> **Raw data**:
☆ ☆ ☆

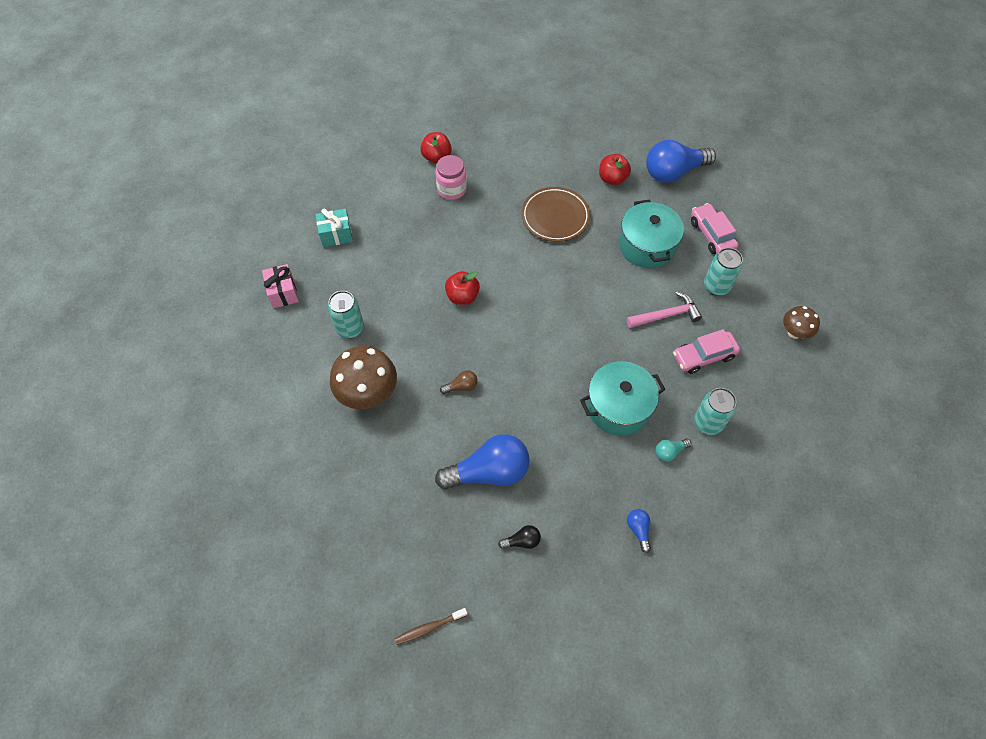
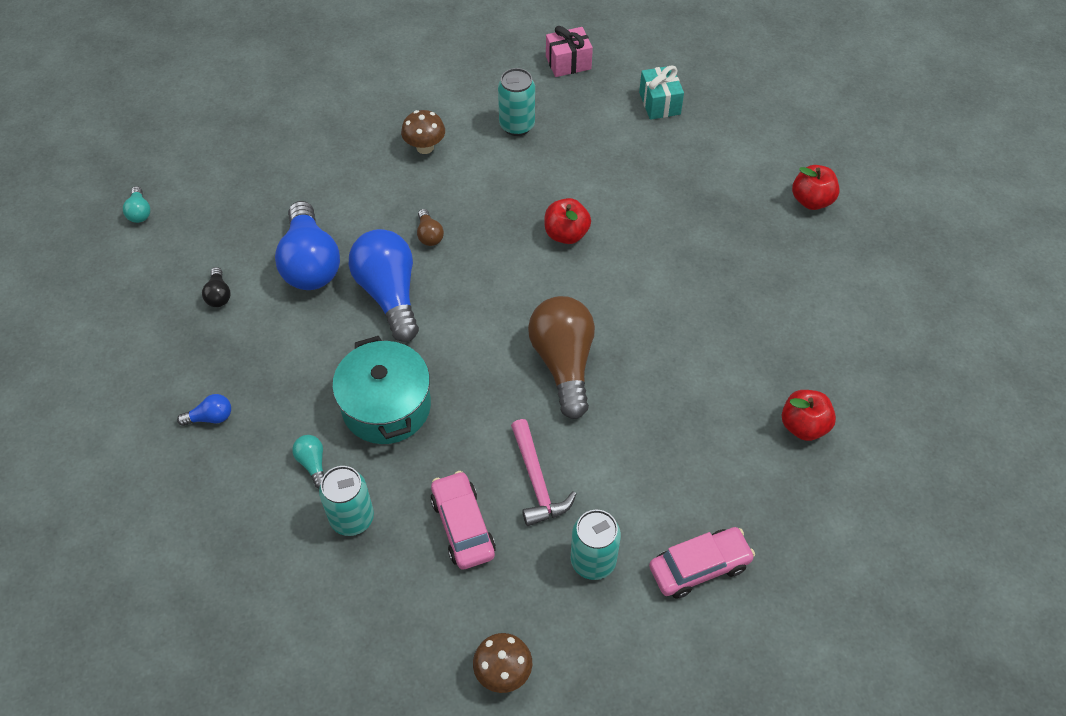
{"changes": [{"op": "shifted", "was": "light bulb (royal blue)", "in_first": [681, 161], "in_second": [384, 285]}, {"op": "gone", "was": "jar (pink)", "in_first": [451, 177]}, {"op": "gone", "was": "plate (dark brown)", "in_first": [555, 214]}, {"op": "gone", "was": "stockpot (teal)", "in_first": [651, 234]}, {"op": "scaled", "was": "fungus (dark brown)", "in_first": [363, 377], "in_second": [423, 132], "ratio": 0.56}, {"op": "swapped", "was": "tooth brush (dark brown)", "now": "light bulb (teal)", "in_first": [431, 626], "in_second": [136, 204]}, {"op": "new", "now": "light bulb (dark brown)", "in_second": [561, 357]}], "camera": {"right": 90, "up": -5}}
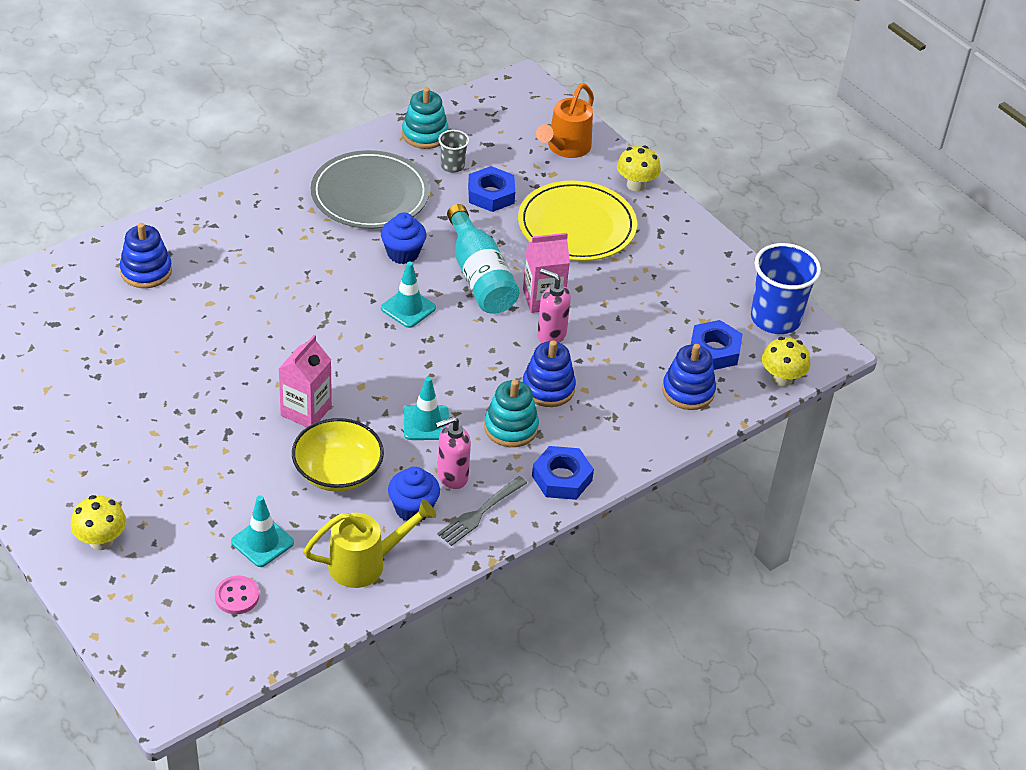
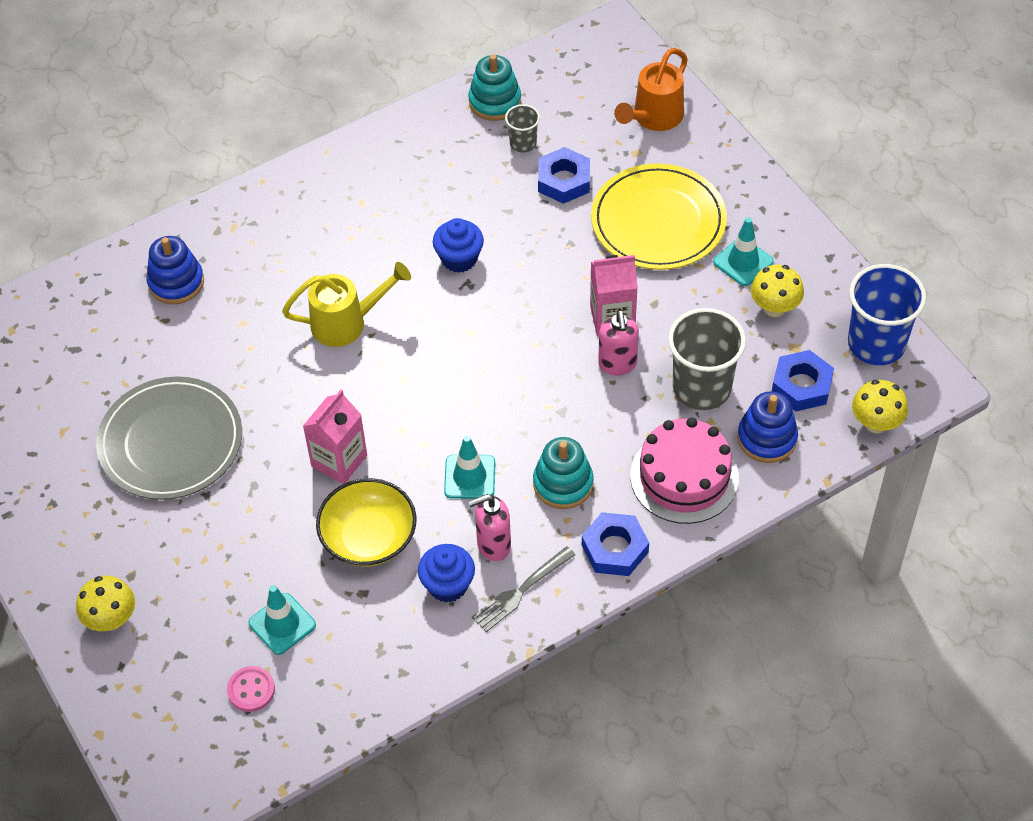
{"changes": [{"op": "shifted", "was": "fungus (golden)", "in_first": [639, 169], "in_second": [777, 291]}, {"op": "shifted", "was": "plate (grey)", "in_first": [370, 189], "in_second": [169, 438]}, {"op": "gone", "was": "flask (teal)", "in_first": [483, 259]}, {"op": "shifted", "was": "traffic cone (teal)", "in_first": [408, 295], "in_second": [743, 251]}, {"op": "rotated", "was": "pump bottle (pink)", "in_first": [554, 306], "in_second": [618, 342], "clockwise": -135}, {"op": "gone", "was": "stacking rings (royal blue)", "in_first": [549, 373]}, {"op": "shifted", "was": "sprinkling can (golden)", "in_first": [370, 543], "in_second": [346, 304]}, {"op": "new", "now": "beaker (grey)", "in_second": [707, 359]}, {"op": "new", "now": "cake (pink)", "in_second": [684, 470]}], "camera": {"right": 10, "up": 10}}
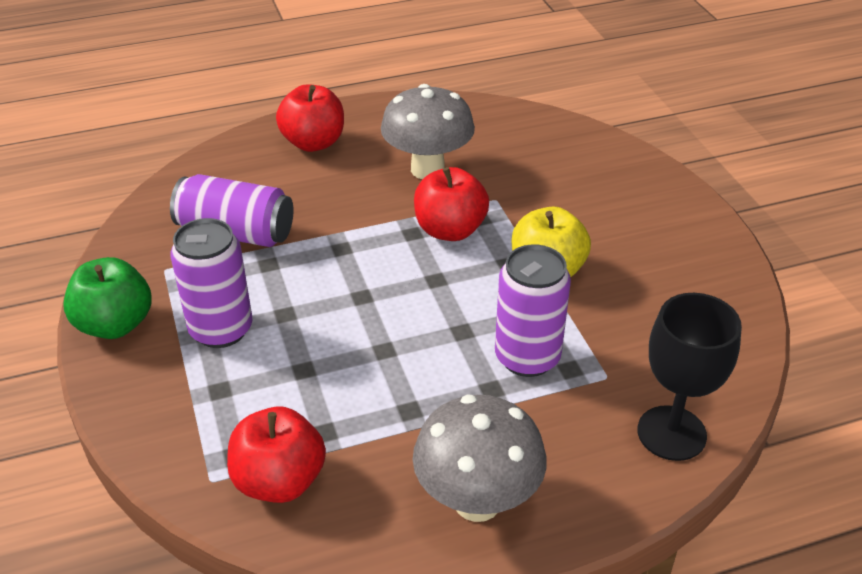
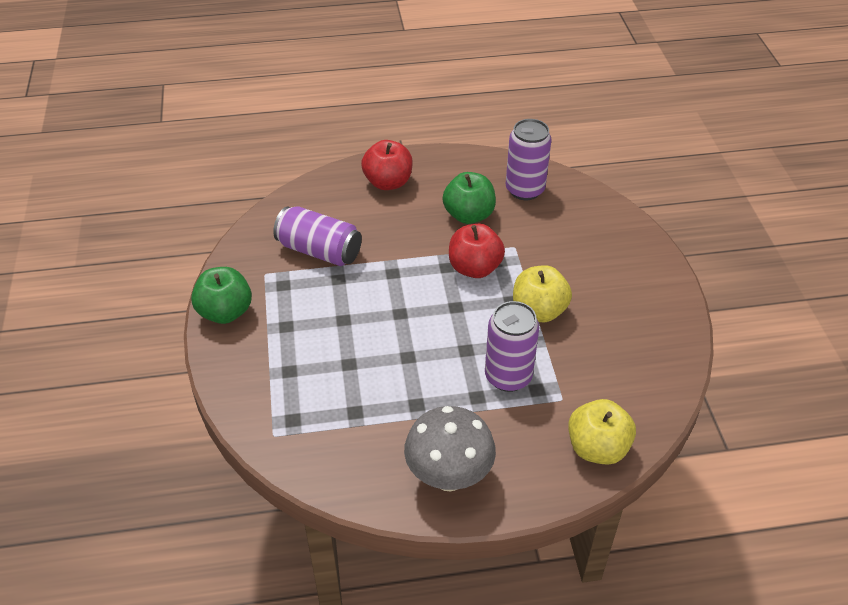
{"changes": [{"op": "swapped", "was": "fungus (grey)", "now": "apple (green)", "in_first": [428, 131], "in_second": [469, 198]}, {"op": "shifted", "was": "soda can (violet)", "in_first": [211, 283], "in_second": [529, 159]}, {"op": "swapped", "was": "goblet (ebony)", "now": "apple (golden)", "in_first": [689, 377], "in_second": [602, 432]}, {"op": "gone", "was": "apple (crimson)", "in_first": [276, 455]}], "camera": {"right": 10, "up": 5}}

☆ ☆ ☆

> **Work to be completed**: Leave the pictures out and restate the listing word for word.

> **Response area**:
{"changes": [{"op": "shifted", "was": "light bulb (royal blue)", "in_first": [681, 161], "in_second": [384, 285]}, {"op": "gone", "was": "jar (pink)", "in_first": [451, 177]}, {"op": "gone", "was": "plate (dark brown)", "in_first": [555, 214]}, {"op": "gone", "was": "stockpot (teal)", "in_first": [651, 234]}, {"op": "scaled", "was": "fungus (dark brown)", "in_first": [363, 377], "in_second": [423, 132], "ratio": 0.56}, {"op": "swapped", "was": "tooth brush (dark brown)", "now": "light bulb (teal)", "in_first": [431, 626], "in_second": [136, 204]}, {"op": "new", "now": "light bulb (dark brown)", "in_second": [561, 357]}], "camera": {"right": 90, "up": -5}}
{"changes": [{"op": "shifted", "was": "fungus (golden)", "in_first": [639, 169], "in_second": [777, 291]}, {"op": "shifted", "was": "plate (grey)", "in_first": [370, 189], "in_second": [169, 438]}, {"op": "gone", "was": "flask (teal)", "in_first": [483, 259]}, {"op": "shifted", "was": "traffic cone (teal)", "in_first": [408, 295], "in_second": [743, 251]}, {"op": "rotated", "was": "pump bottle (pink)", "in_first": [554, 306], "in_second": [618, 342], "clockwise": -135}, {"op": "gone", "was": "stacking rings (royal blue)", "in_first": [549, 373]}, {"op": "shifted", "was": "sprinkling can (golden)", "in_first": [370, 543], "in_second": [346, 304]}, {"op": "new", "now": "beaker (grey)", "in_second": [707, 359]}, {"op": "new", "now": "cake (pink)", "in_second": [684, 470]}], "camera": {"right": 10, "up": 10}}
{"changes": [{"op": "swapped", "was": "fungus (grey)", "now": "apple (green)", "in_first": [428, 131], "in_second": [469, 198]}, {"op": "shifted", "was": "soda can (violet)", "in_first": [211, 283], "in_second": [529, 159]}, {"op": "swapped", "was": "goblet (ebony)", "now": "apple (golden)", "in_first": [689, 377], "in_second": [602, 432]}, {"op": "gone", "was": "apple (crimson)", "in_first": [276, 455]}], "camera": {"right": 10, "up": 5}}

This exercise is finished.